Data section =
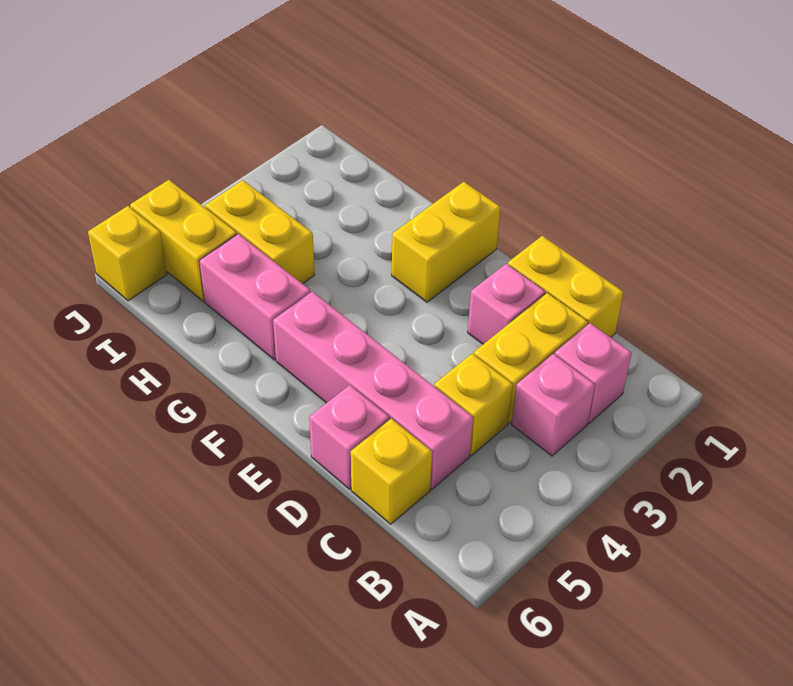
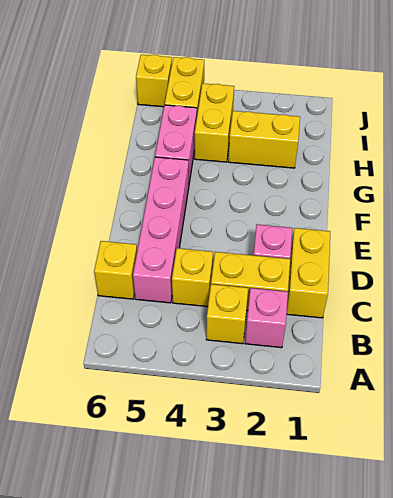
pink brick B3 level 1 -> yellow brick B3 level 1
pink brick D6 level 1 -> none
yellow brick F1:F2 level 1 -> yellow brick H2:H3 level 1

What you are asked to do = How many lines in this listing contain "yellow"? Give that number and stop.

Output = 2